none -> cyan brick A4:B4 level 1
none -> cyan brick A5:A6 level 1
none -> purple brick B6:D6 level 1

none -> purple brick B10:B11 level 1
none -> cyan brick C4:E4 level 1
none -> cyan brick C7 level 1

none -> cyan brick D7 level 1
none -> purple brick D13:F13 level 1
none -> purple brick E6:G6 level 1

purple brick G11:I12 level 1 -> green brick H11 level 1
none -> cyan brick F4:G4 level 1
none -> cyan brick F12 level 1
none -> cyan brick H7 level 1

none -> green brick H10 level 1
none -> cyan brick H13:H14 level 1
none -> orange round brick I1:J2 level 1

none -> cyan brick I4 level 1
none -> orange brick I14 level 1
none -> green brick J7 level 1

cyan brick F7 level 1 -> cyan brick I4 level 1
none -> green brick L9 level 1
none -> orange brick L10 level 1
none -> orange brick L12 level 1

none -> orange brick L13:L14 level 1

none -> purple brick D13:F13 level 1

· · · ·

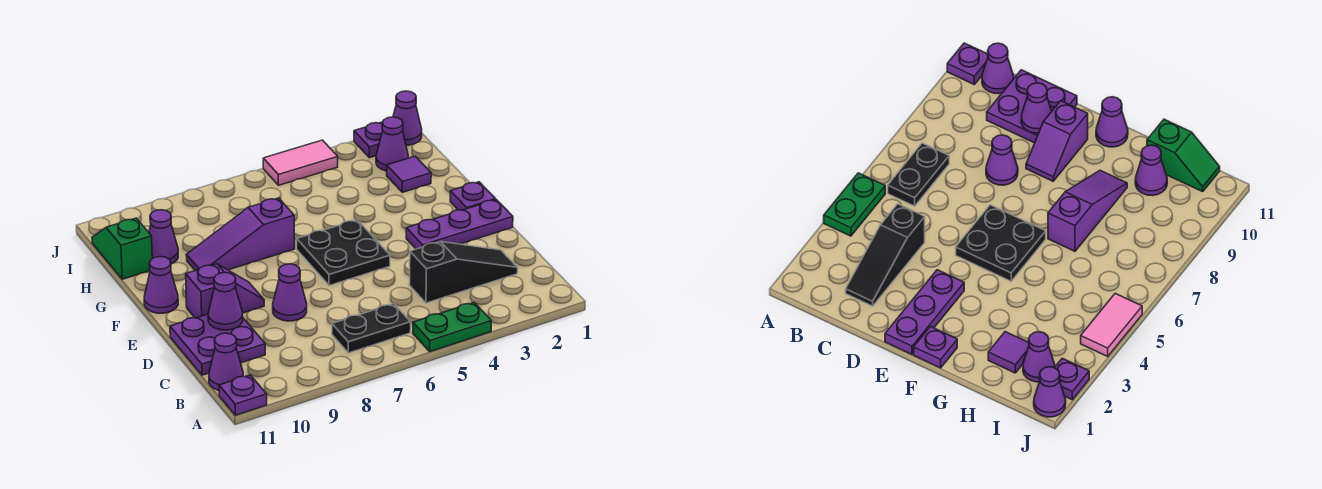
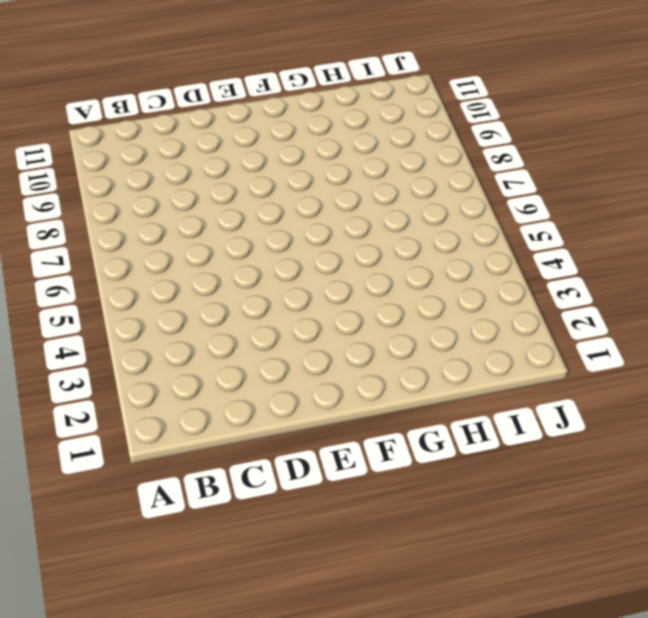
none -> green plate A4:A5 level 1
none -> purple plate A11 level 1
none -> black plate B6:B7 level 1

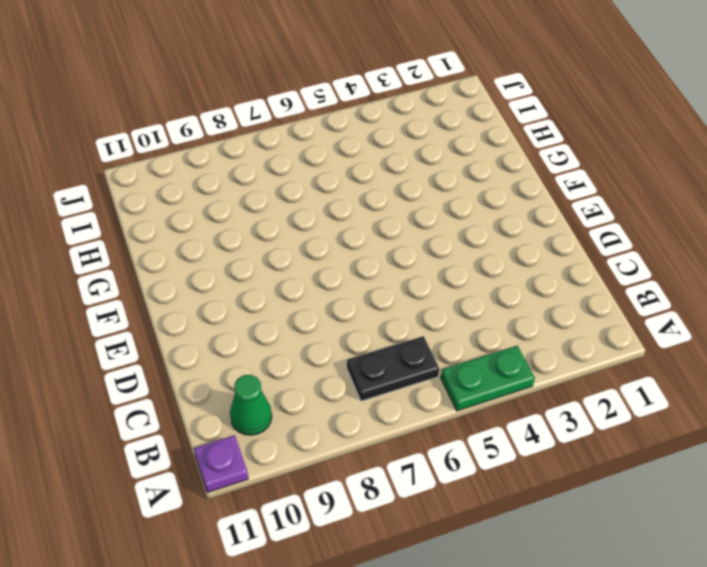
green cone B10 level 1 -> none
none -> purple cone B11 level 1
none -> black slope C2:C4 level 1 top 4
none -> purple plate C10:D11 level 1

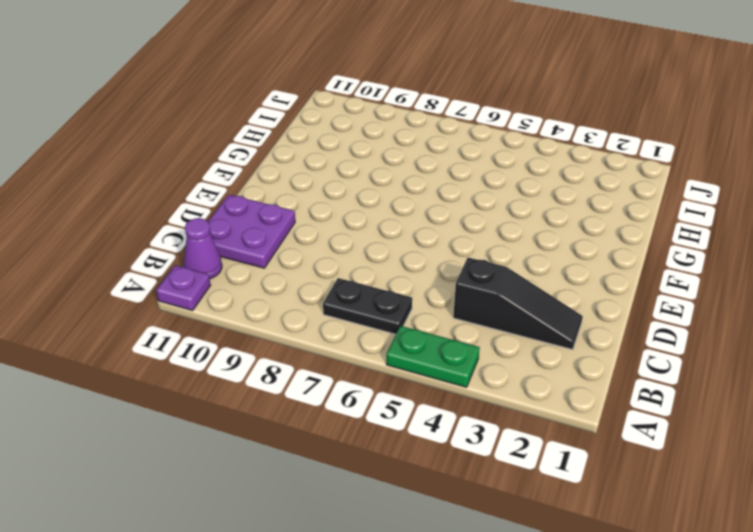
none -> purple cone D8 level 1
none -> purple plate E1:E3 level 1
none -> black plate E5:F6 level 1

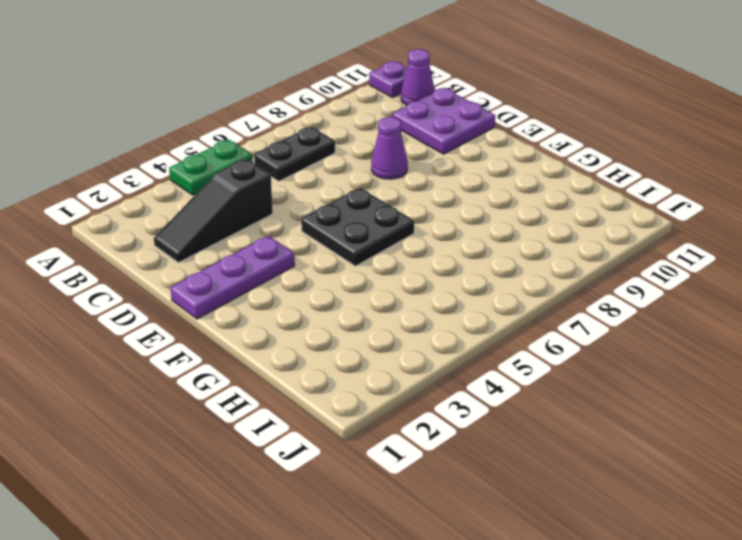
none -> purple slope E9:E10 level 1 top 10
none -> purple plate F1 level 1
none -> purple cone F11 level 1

· · · ·

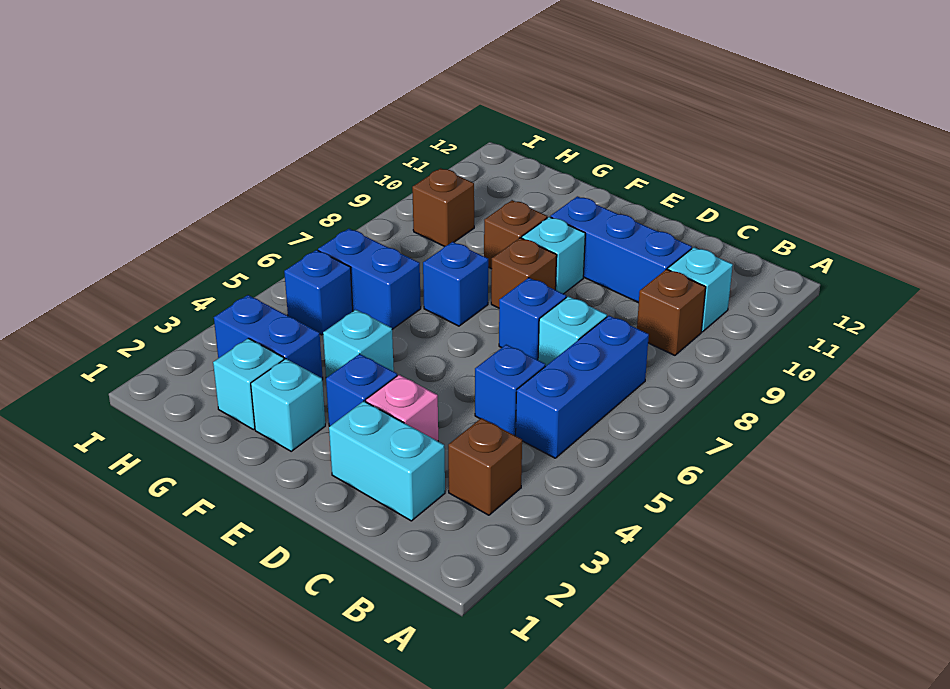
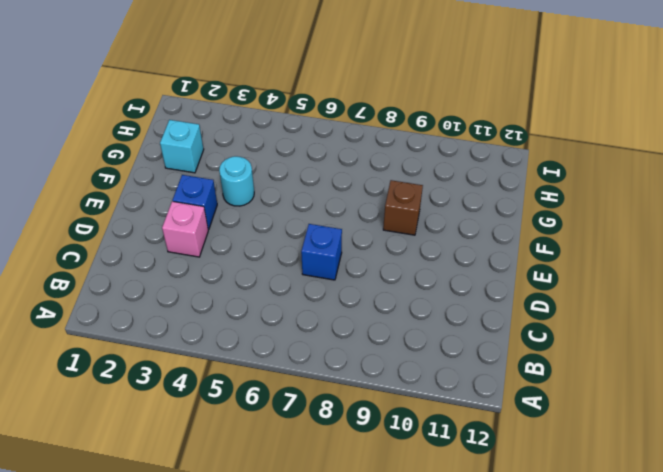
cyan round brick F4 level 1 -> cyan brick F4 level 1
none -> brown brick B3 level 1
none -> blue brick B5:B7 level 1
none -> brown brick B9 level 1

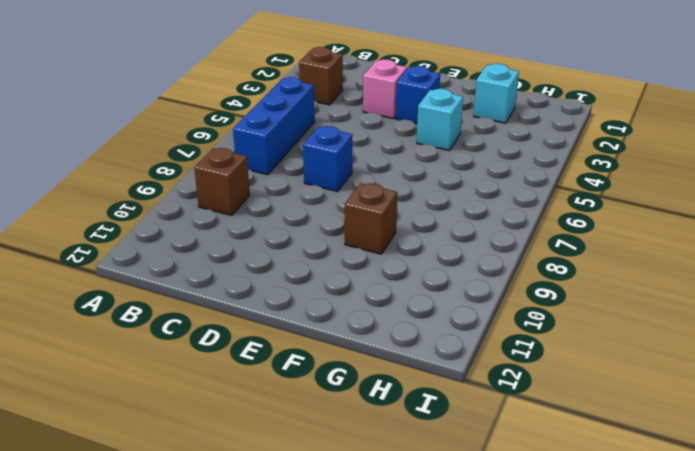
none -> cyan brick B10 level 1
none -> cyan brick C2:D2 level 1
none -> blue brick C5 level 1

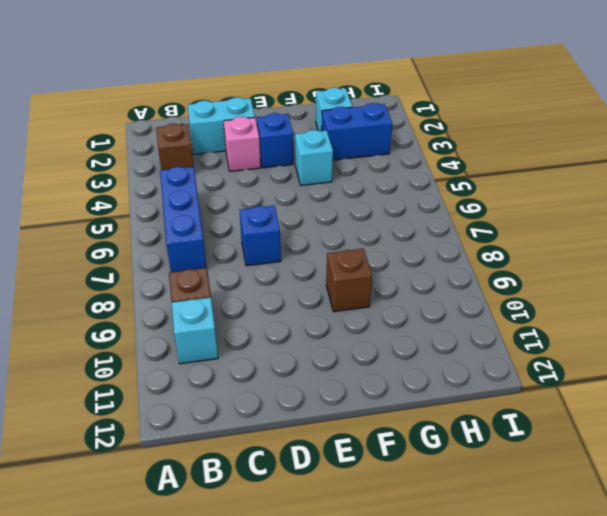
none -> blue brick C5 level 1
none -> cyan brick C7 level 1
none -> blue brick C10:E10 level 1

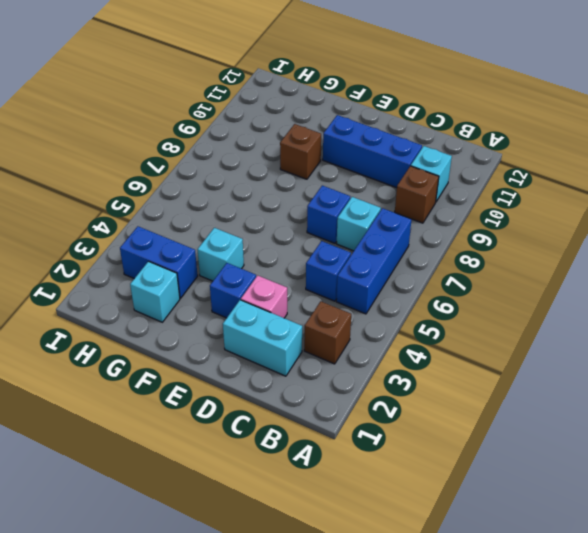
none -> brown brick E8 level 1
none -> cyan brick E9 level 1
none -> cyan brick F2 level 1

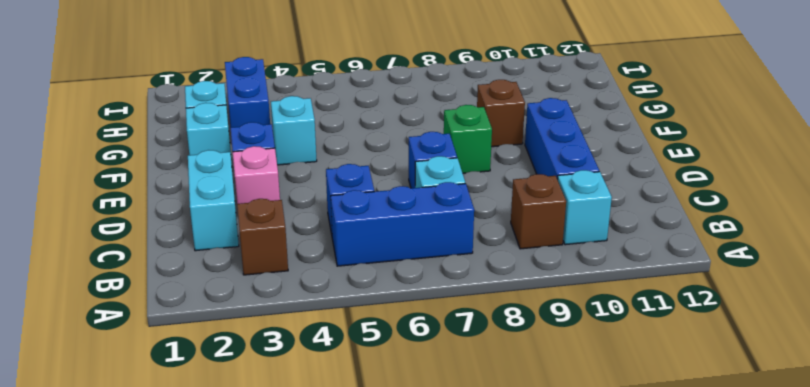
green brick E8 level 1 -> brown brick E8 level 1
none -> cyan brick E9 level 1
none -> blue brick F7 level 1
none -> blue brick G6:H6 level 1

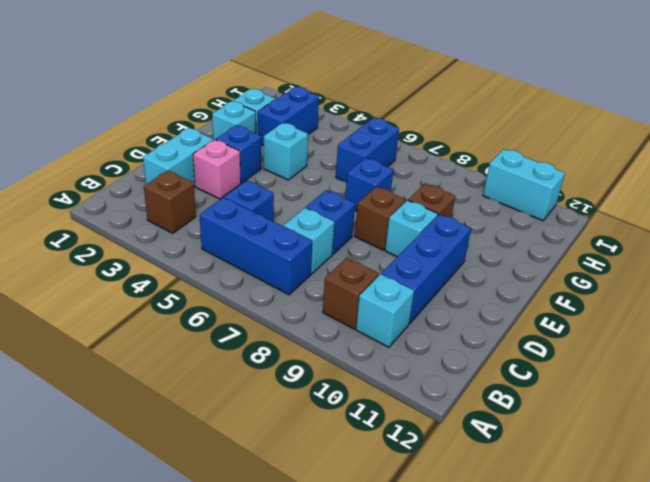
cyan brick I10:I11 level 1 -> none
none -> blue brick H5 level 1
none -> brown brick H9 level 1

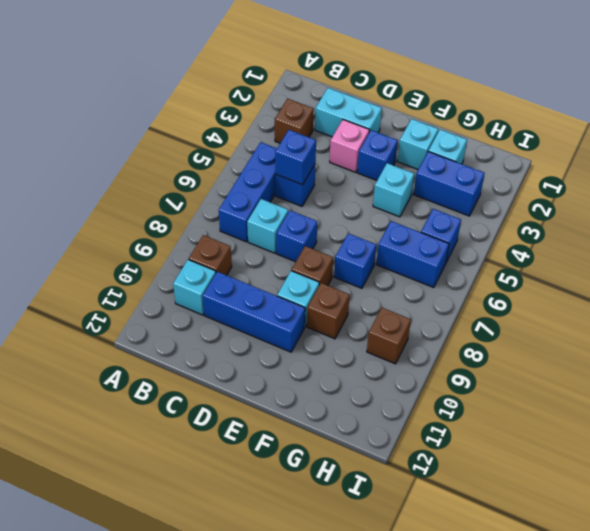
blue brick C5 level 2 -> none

· · · ·

Every line above that has the string "slope" needs to be copied.

none -> black slope C2:C4 level 1 top 4
none -> purple slope E9:E10 level 1 top 10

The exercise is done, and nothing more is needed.